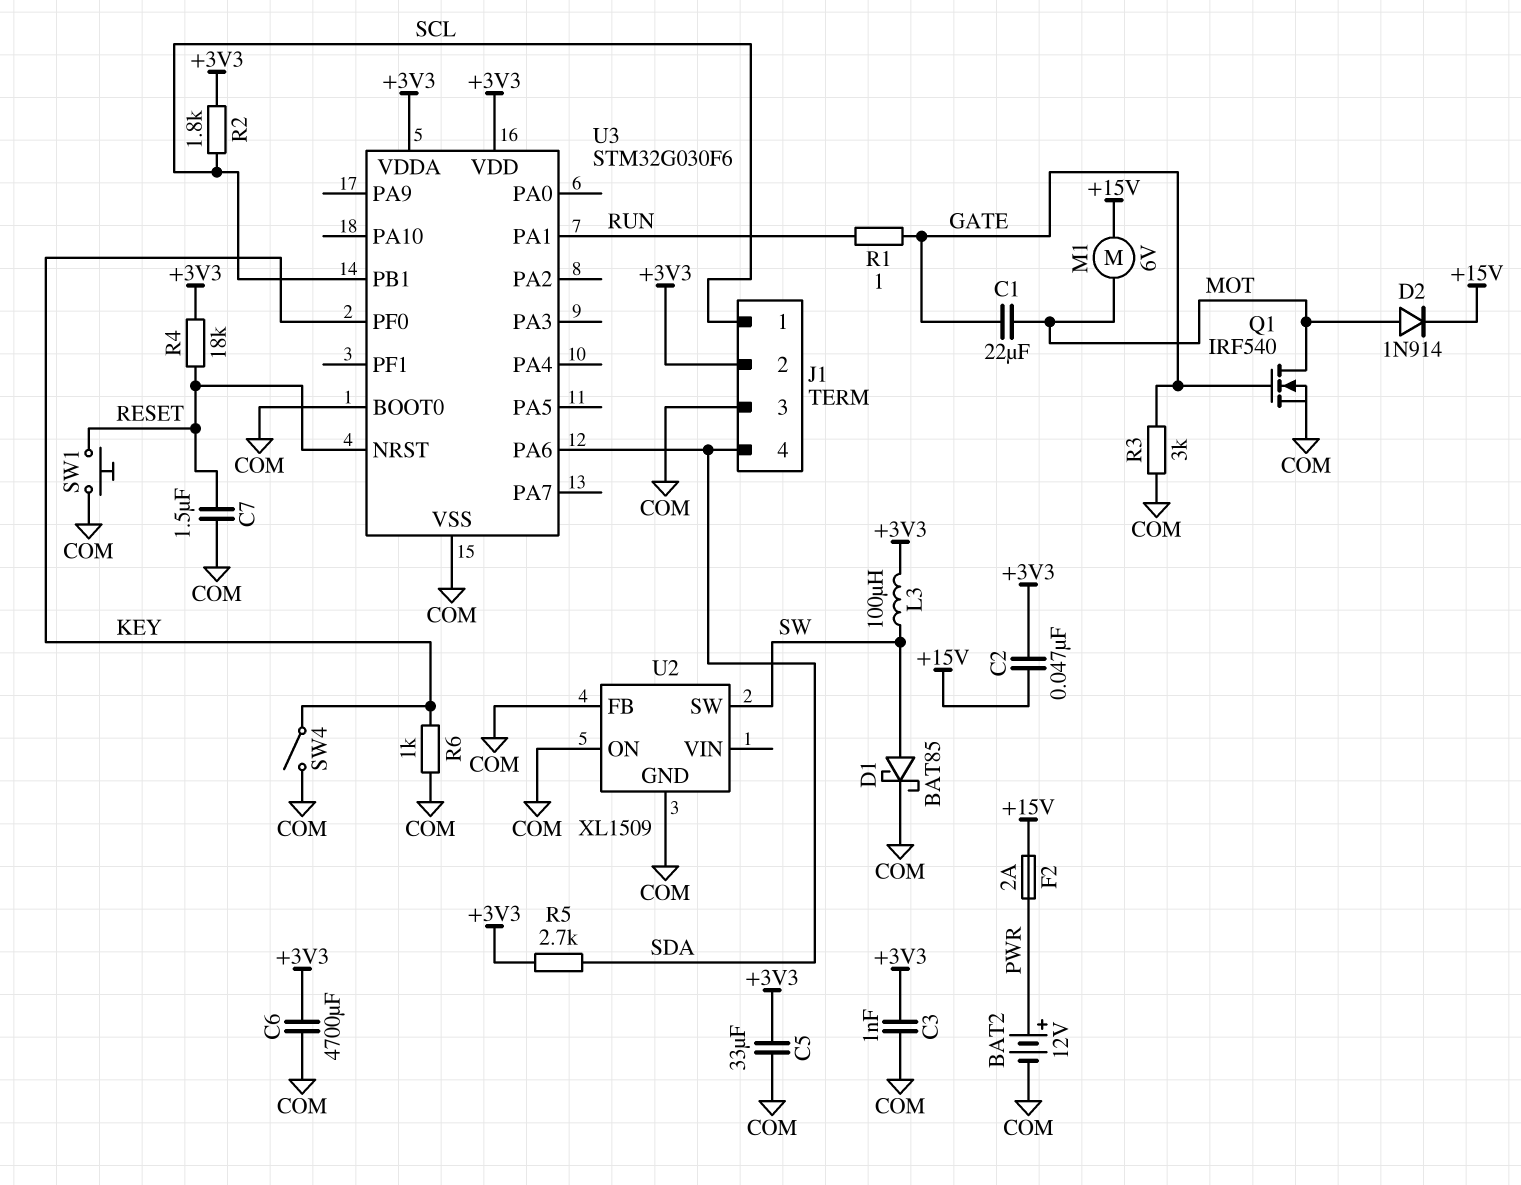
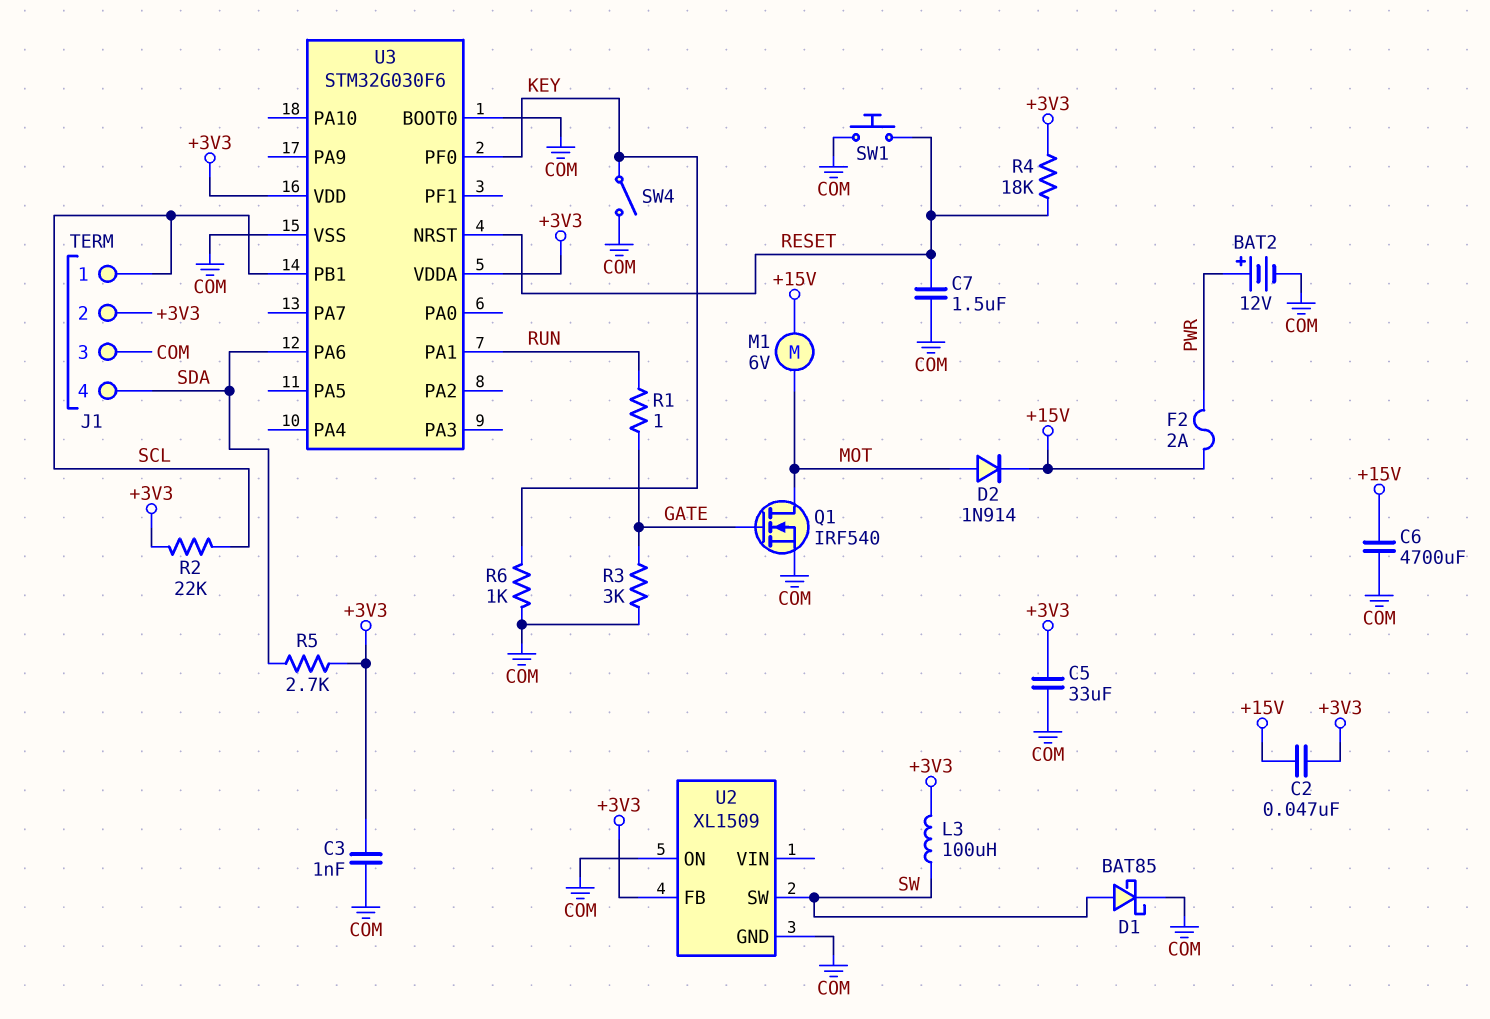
C1: 22uF (GATE, MOT) -> none
C6: 4700uF (+3V3, COM) -> 4700uF (+15V, COM)
R2: 1.8k (+3V3, SCL) -> 22k (+3V3, SCL)
U2 pin FB: COM -> +3V3

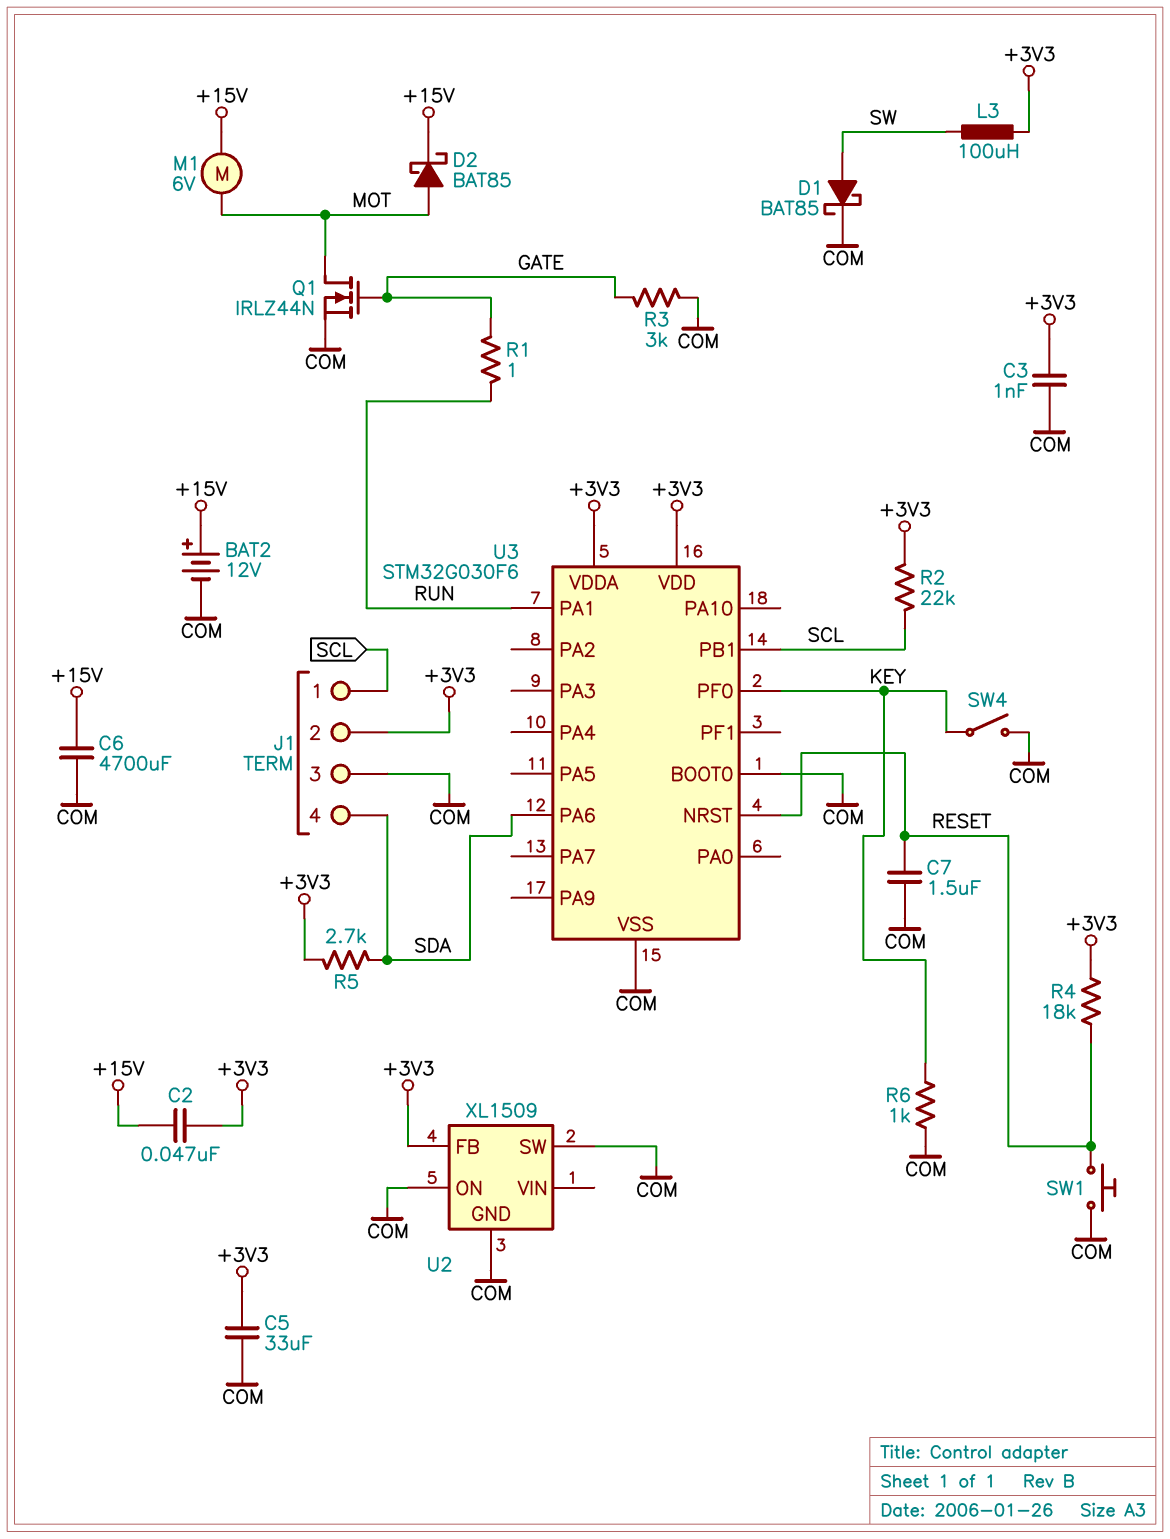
BAT2: 12V (plus PWR, minus COM) -> 12V (plus +15V, minus COM)
D2: diode 1N914 (A MOT, K +15V) -> schottky BAT85 (A MOT, K +15V)
F2: 2A (+15V, PWR) -> none
Q1: NMOS IRF540 (G GATE, D MOT, S COM) -> NMOS IRLZ44N (G GATE, D MOT, S COM)
U2 pin SW: SW -> COM

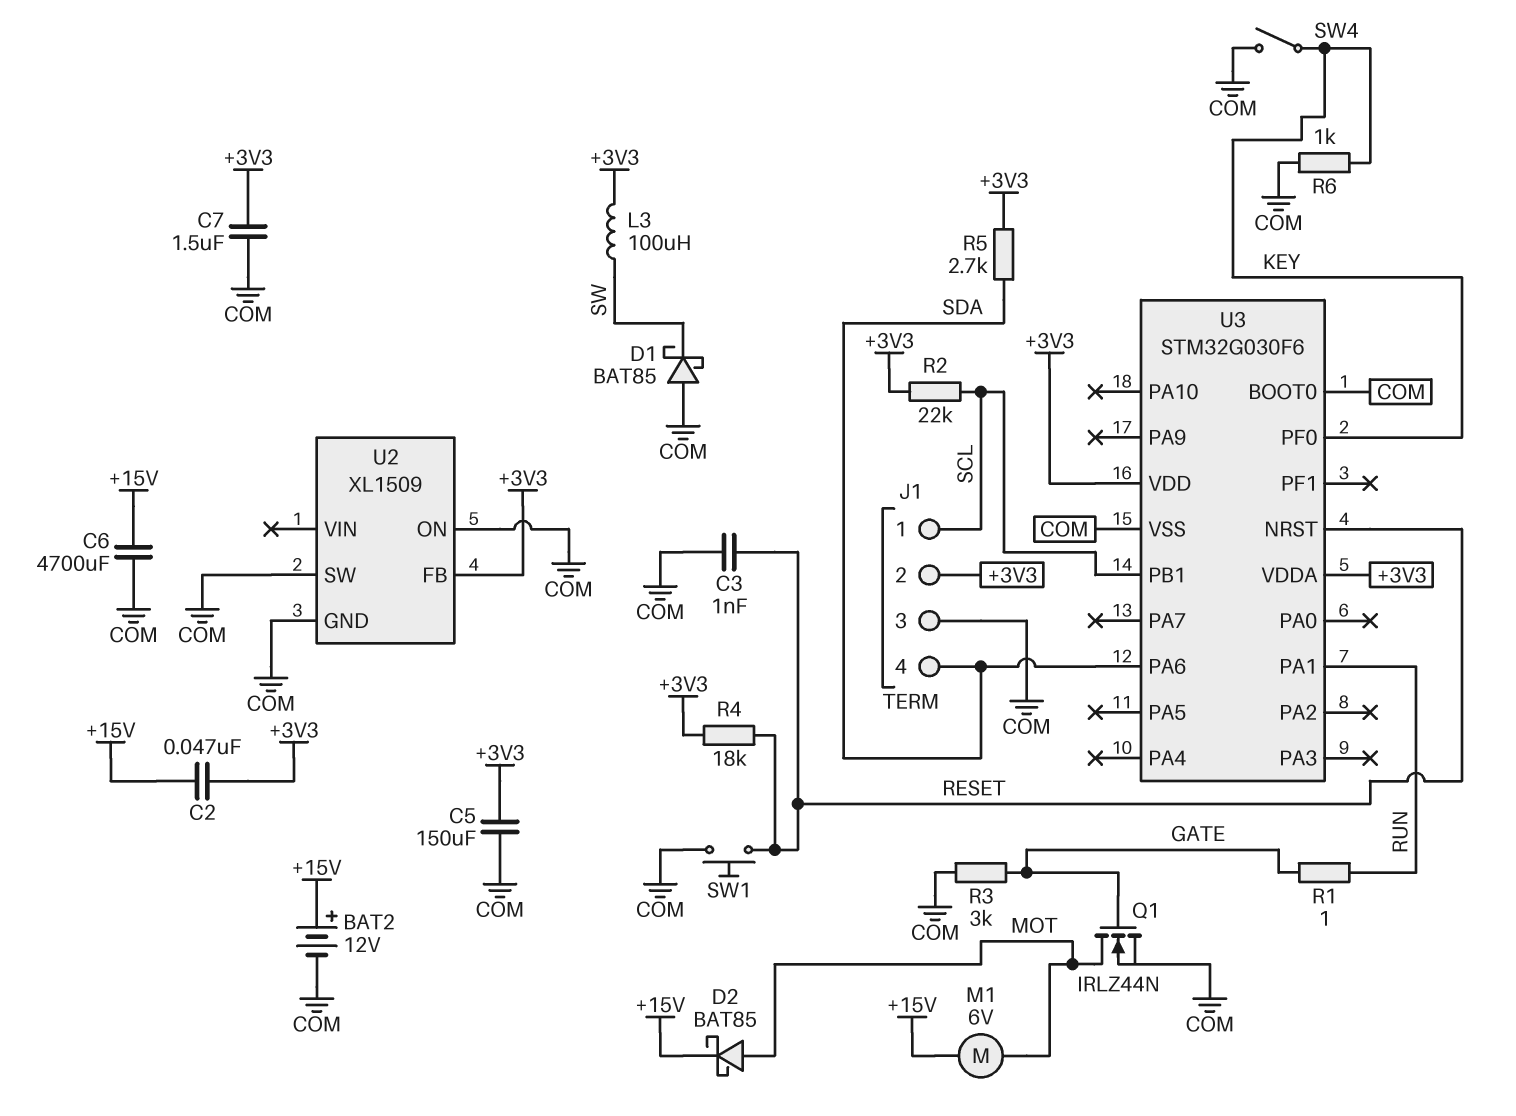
C3: 1nF (+3V3, COM) -> 1nF (COM, RESET)
C5: 33uF (+3V3, COM) -> 150uF (+3V3, COM)
C7: 1.5uF (COM, RESET) -> 1.5uF (+3V3, COM)
D1: schottky BAT85 (A SW, K COM) -> schottky BAT85 (A COM, K SW)

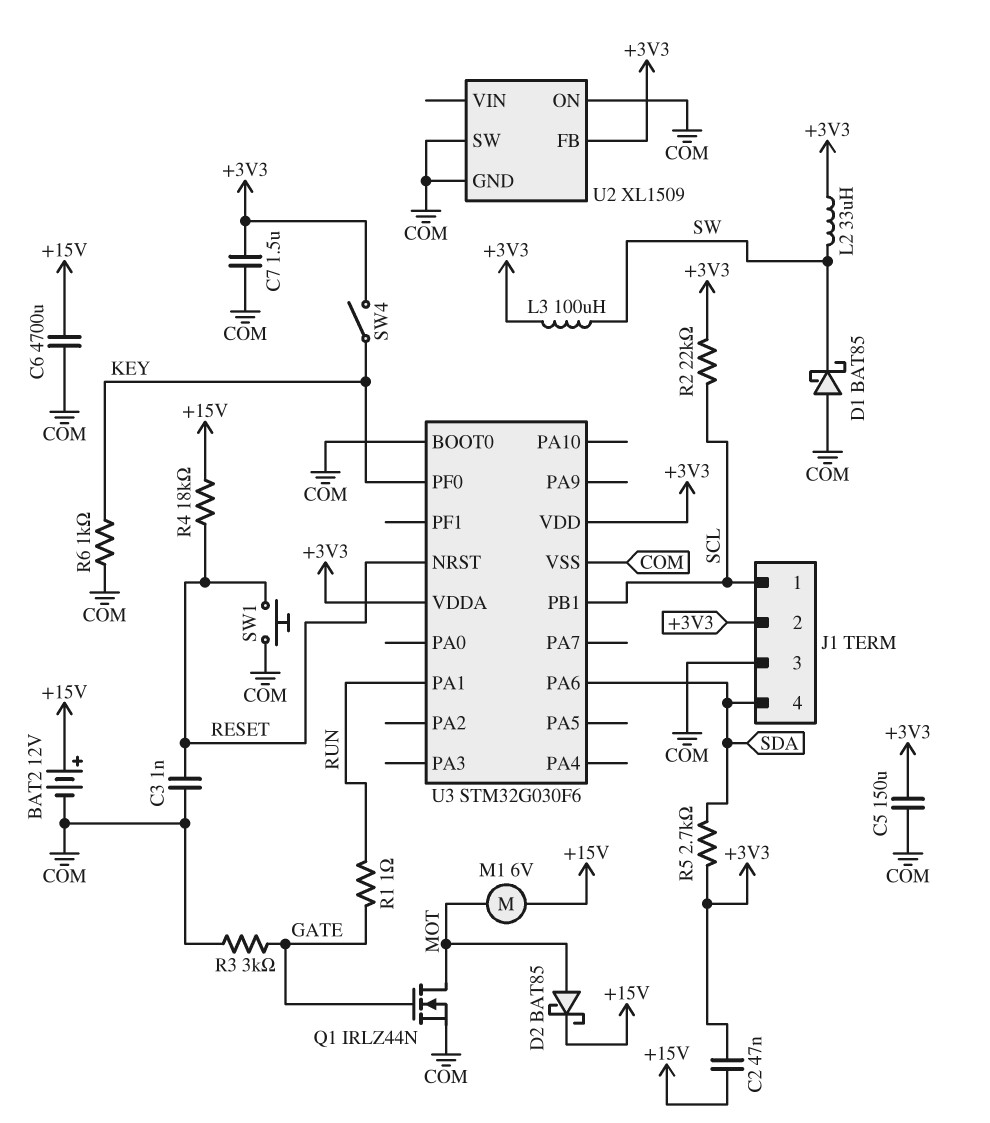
L2: none -> 33uH (+3V3, SW)
R4: 18k (+3V3, RESET) -> 18k (+15V, RESET)
SW4: switch (COM, KEY) -> switch (+3V3, KEY)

§ **The problem**
In the copy you return, include exactly the lines from the one containing "C7: 1.5uF (COM, RESET) -> 1.5uF (+3V3, COM)" through the final line of the listing, and no pictures.

§ **Answer area**
C7: 1.5uF (COM, RESET) -> 1.5uF (+3V3, COM)
D1: schottky BAT85 (A SW, K COM) -> schottky BAT85 (A COM, K SW)

L2: none -> 33uH (+3V3, SW)
R4: 18k (+3V3, RESET) -> 18k (+15V, RESET)
SW4: switch (COM, KEY) -> switch (+3V3, KEY)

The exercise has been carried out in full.